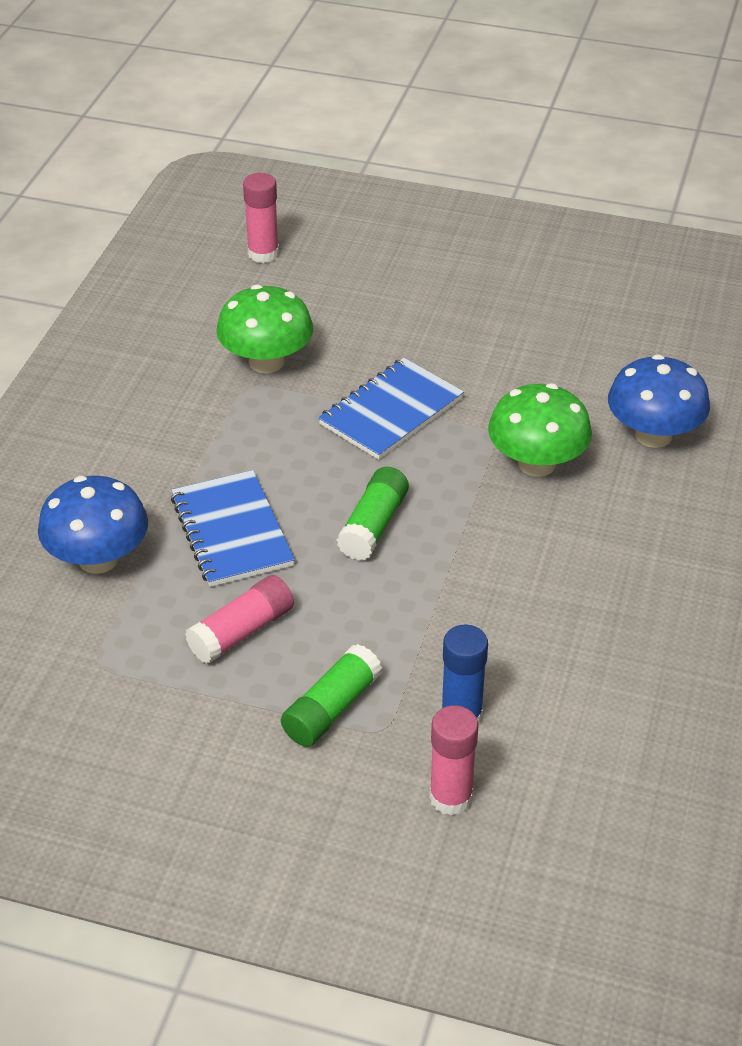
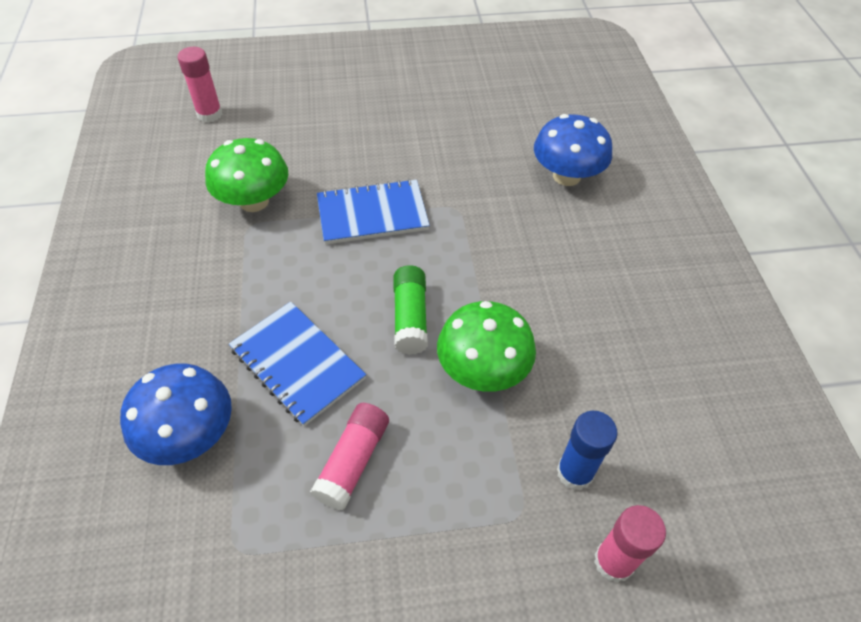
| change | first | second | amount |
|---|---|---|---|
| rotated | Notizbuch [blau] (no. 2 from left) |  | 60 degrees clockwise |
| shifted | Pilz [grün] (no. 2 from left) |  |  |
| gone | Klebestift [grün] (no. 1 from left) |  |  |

◆ Aim of the task
Show the lines in the entries above that include the string "left".

◆ Response to this exercise
| rotated | Notizbuch [blau] (no. 2 from left) |  | 60 degrees clockwise |
| shifted | Pilz [grün] (no. 2 from left) |  |  |
| gone | Klebestift [grün] (no. 1 from left) |  |  |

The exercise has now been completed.